* _Instructions to follow_
For each line below that contains the word "lemon", make a copy.

* _Coordinate-based change listings_
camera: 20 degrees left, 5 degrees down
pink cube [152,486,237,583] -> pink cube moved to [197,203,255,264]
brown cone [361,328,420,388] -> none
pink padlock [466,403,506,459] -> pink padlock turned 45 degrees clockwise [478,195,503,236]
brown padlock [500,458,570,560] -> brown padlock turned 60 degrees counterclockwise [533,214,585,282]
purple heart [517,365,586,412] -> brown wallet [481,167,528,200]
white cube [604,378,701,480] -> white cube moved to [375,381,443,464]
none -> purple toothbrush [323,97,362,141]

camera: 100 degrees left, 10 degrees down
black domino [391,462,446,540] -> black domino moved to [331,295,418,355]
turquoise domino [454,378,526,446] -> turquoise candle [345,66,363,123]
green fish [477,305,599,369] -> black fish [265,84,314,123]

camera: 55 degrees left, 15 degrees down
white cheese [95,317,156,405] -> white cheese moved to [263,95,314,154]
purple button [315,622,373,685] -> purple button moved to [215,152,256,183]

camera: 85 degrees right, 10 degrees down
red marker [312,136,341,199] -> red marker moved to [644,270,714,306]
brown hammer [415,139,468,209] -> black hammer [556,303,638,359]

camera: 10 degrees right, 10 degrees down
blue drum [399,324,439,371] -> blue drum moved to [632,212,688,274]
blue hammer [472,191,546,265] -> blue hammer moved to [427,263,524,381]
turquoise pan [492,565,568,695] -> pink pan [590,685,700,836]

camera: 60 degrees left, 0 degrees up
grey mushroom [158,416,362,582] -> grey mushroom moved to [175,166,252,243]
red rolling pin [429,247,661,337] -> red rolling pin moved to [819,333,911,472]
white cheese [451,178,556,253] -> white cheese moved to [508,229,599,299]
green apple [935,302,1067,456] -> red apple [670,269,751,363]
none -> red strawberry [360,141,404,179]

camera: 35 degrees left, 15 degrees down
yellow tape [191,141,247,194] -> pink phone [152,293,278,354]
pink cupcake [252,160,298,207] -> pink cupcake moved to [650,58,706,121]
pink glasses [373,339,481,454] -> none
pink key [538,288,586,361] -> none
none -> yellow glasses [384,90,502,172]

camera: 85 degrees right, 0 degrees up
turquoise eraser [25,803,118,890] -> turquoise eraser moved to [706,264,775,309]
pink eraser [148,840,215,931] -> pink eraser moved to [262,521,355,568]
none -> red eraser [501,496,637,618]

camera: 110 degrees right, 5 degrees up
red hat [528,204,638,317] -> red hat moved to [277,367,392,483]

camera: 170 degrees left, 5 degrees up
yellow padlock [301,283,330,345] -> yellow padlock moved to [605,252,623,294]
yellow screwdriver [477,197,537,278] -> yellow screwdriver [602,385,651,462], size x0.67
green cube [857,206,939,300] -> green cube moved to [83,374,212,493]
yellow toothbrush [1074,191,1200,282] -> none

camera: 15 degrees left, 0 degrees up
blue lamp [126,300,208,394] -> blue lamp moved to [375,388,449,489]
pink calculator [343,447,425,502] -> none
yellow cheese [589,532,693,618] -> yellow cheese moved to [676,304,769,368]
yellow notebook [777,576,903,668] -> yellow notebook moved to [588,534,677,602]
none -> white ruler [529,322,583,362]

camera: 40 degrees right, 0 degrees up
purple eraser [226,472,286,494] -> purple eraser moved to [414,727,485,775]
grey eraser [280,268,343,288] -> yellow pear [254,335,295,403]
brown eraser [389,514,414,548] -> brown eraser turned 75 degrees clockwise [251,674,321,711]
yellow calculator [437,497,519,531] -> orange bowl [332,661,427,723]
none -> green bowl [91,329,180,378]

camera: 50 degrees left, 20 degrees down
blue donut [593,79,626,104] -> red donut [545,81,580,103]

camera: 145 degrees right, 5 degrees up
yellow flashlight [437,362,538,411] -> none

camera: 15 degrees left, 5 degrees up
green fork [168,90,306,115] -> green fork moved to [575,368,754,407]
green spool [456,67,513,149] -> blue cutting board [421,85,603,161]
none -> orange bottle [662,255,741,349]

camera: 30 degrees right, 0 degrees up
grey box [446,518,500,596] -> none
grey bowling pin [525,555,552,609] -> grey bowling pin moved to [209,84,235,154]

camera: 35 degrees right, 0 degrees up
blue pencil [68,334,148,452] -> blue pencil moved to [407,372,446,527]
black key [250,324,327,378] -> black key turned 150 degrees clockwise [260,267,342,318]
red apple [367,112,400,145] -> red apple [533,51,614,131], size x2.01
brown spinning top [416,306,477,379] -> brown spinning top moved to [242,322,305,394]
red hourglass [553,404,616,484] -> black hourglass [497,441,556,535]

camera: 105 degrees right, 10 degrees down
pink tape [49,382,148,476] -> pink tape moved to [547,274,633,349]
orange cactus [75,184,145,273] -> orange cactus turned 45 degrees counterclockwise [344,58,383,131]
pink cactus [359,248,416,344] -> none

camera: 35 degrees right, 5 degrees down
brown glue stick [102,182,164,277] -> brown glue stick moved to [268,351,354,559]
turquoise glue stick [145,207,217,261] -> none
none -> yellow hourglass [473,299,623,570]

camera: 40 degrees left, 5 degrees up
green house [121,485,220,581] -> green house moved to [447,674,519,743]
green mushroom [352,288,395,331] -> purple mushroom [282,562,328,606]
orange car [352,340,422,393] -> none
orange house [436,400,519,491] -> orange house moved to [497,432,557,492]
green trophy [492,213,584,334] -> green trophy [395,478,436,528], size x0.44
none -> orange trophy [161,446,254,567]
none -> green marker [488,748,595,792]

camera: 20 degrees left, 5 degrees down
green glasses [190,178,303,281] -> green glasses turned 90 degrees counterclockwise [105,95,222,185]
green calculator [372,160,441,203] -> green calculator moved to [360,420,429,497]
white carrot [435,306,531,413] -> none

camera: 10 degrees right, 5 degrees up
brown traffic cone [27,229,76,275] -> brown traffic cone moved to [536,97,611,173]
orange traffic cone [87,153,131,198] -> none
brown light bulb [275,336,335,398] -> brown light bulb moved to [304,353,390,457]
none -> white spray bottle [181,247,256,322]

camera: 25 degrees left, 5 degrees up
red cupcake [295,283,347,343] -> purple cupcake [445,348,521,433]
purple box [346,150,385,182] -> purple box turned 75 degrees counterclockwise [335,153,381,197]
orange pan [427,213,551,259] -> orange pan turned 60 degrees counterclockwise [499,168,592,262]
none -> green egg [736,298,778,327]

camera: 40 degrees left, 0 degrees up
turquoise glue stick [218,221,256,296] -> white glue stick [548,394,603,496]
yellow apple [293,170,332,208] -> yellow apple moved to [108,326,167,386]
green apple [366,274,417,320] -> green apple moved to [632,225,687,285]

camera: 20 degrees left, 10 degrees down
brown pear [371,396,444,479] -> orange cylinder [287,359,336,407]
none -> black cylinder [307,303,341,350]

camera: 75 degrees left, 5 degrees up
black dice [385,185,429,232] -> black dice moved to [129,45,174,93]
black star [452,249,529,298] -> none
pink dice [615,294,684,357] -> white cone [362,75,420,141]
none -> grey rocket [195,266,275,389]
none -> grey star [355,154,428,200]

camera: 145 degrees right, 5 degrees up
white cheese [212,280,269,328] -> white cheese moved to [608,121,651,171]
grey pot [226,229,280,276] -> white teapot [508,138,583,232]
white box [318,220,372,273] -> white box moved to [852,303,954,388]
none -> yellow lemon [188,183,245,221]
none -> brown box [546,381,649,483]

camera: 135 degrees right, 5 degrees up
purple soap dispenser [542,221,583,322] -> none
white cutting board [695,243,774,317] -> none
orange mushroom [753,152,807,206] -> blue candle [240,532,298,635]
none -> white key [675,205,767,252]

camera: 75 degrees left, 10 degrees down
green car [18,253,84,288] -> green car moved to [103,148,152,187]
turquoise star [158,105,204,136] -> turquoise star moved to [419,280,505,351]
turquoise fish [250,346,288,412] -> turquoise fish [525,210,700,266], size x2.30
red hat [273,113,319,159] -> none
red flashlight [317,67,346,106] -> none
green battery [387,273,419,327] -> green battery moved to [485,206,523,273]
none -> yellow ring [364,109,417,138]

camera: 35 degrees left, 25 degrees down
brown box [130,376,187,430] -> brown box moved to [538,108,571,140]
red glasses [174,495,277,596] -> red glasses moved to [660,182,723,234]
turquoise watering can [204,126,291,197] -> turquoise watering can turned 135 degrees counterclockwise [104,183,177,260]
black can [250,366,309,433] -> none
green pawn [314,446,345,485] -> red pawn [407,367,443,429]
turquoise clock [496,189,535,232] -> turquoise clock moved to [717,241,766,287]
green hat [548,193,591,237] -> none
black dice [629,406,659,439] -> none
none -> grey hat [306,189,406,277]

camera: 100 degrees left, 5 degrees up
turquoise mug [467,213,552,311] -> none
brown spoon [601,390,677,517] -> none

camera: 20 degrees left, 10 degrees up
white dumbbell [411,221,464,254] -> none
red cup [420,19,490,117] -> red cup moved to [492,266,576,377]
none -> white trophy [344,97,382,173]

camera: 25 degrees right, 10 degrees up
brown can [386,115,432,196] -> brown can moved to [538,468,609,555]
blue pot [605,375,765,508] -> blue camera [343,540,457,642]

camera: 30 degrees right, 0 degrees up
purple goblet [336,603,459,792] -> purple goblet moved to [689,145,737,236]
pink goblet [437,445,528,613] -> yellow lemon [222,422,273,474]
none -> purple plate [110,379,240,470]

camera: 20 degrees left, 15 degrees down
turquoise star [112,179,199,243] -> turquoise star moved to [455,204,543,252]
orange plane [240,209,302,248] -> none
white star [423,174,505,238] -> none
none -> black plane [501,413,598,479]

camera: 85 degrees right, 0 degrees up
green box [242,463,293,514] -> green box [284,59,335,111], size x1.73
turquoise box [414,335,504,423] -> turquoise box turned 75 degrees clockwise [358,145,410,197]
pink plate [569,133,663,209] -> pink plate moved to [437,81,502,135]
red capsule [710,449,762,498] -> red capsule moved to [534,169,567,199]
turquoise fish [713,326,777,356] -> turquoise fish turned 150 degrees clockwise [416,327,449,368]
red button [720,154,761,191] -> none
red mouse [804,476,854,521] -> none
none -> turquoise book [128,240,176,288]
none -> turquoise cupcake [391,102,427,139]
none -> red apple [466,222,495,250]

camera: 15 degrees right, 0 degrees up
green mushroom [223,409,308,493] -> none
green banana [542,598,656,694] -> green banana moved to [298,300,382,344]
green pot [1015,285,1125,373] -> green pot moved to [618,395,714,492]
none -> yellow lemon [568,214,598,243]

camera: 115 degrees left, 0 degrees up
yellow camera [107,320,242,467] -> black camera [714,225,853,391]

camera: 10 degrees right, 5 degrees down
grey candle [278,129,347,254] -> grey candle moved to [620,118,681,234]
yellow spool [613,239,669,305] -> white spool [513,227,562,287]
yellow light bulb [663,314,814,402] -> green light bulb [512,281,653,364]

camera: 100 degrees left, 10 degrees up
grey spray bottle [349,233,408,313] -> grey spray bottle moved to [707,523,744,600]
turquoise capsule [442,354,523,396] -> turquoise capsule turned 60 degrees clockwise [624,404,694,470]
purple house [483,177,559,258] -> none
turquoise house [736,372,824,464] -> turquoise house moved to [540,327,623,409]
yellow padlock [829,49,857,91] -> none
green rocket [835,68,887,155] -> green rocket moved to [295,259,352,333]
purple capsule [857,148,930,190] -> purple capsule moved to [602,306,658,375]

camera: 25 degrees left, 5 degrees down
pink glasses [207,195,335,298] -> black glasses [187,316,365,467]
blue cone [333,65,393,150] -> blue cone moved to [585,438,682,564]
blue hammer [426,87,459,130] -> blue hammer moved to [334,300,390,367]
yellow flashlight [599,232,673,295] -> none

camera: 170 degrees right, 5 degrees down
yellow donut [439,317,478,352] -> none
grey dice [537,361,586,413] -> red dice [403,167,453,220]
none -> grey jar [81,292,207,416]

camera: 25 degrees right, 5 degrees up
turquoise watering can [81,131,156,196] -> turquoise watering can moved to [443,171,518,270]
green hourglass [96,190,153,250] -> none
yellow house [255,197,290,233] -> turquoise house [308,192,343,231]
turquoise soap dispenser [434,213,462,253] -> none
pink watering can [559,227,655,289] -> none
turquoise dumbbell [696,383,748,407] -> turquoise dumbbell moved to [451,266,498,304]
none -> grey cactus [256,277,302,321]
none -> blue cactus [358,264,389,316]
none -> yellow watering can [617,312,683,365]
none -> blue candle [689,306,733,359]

* _Result_
none -> yellow lemon [188,183,245,221]
pink goblet [437,445,528,613] -> yellow lemon [222,422,273,474]
none -> yellow lemon [568,214,598,243]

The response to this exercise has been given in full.